▶ What is expected
Pictures excluded, return every entry exactly, please.

▶ Records supplied
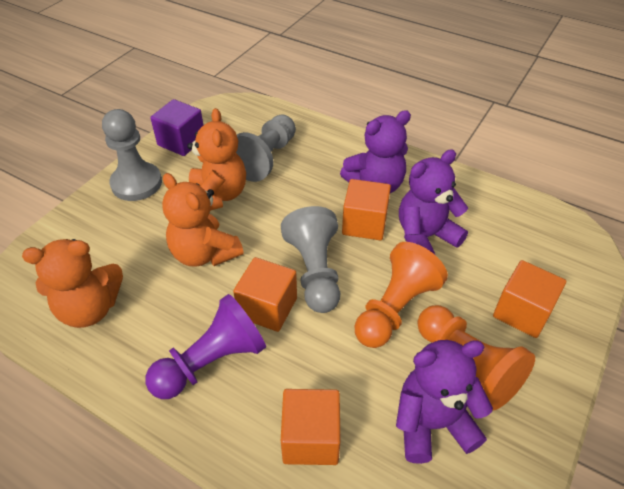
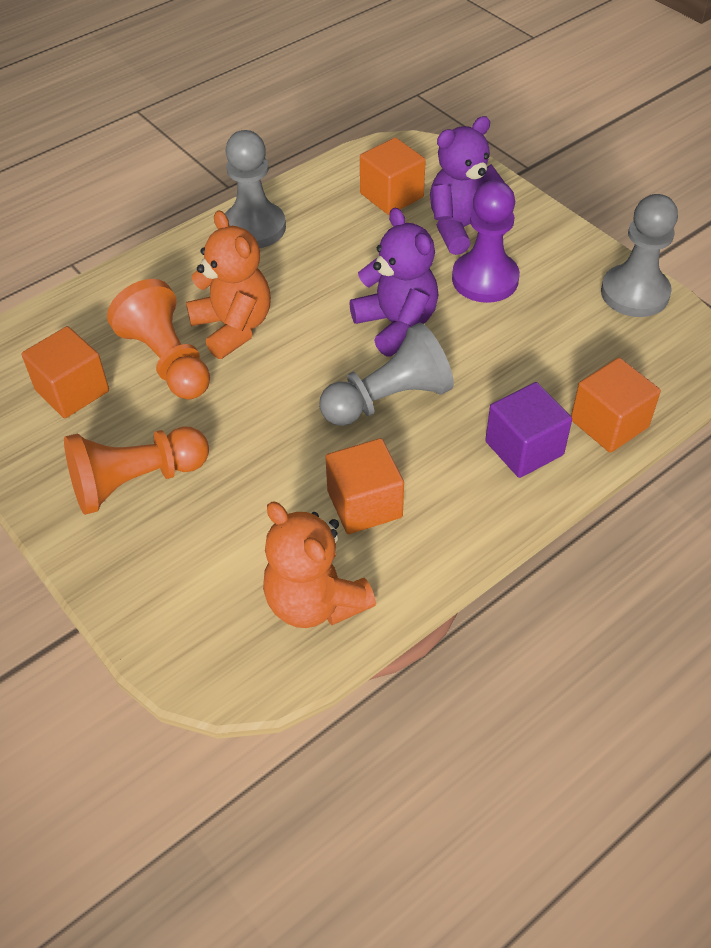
orange teddy bear: 3 -> 2
purple teddy bear: 3 -> 2

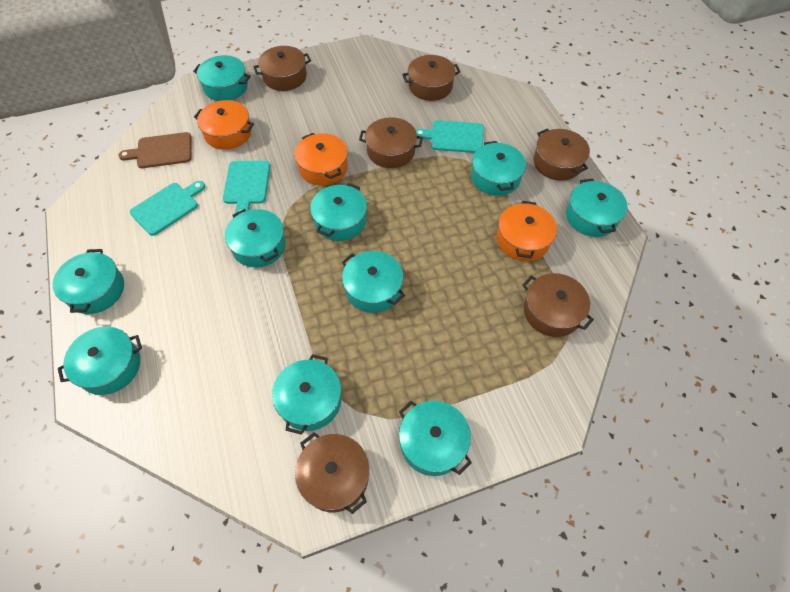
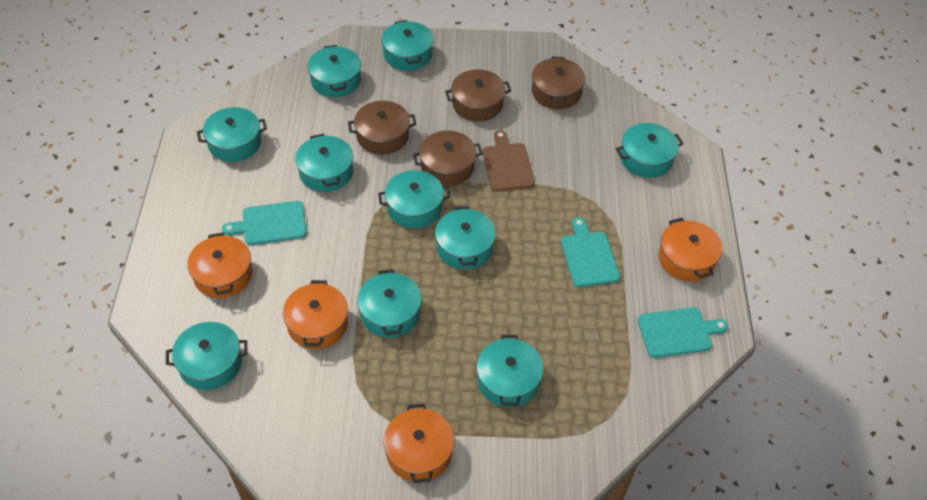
brown pot: 6 -> 4
orange pot: 3 -> 4

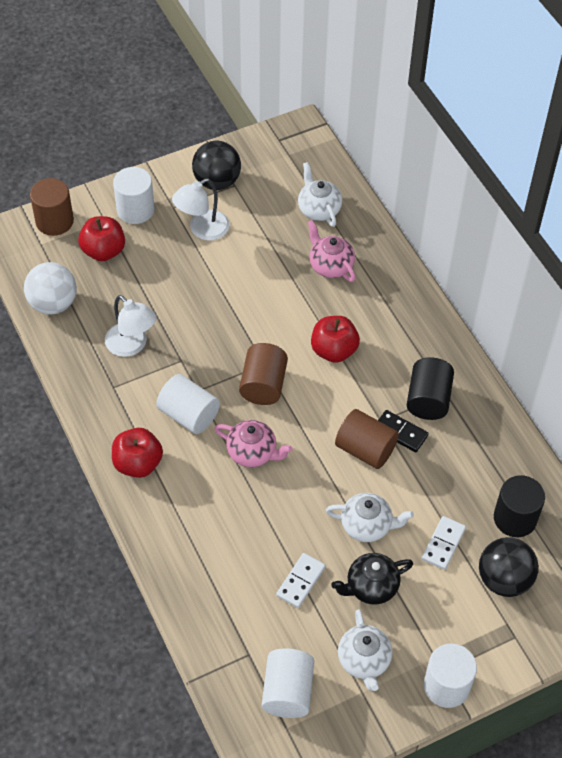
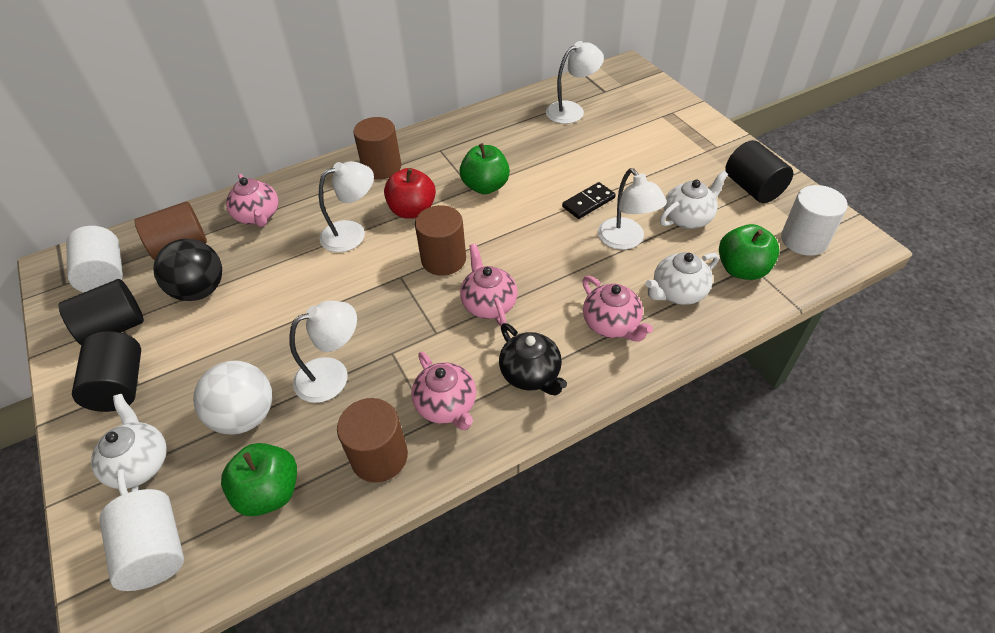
black ball: 2 -> 1
black cylinder: 2 -> 3
brown cylinder: 3 -> 4
green apple: 0 -> 3
pink teapot: 2 -> 4
red apple: 3 -> 1
white cylinder: 4 -> 3
white domino: 2 -> 0
white lamp: 2 -> 4

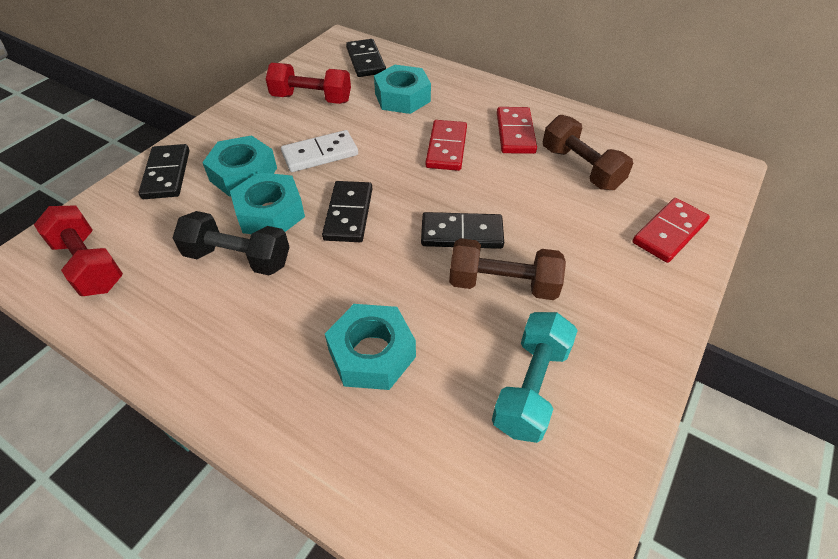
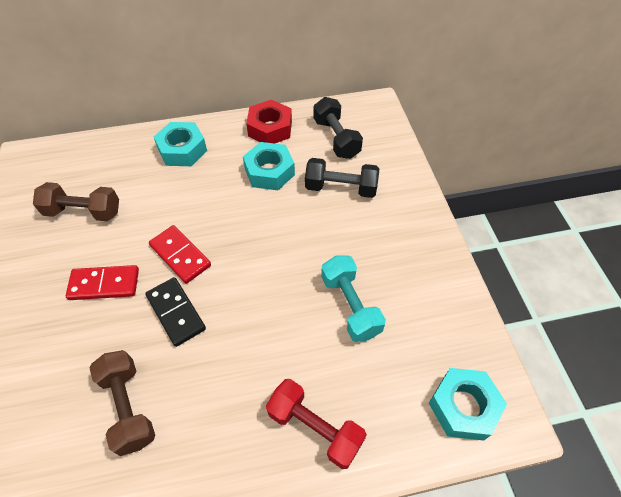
black domino: 4 -> 1
black dumbbell: 1 -> 2
red domino: 3 -> 2
red dumbbell: 2 -> 1
red nut: 0 -> 1
turquoise nut: 4 -> 3
white domino: 1 -> 0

▶ Your response
orange teddy bear: 3 -> 2
purple teddy bear: 3 -> 2

brown pot: 6 -> 4
orange pot: 3 -> 4

black ball: 2 -> 1
black cylinder: 2 -> 3
brown cylinder: 3 -> 4
green apple: 0 -> 3
pink teapot: 2 -> 4
red apple: 3 -> 1
white cylinder: 4 -> 3
white domino: 2 -> 0
white lamp: 2 -> 4

black domino: 4 -> 1
black dumbbell: 1 -> 2
red domino: 3 -> 2
red dumbbell: 2 -> 1
red nut: 0 -> 1
turquoise nut: 4 -> 3
white domino: 1 -> 0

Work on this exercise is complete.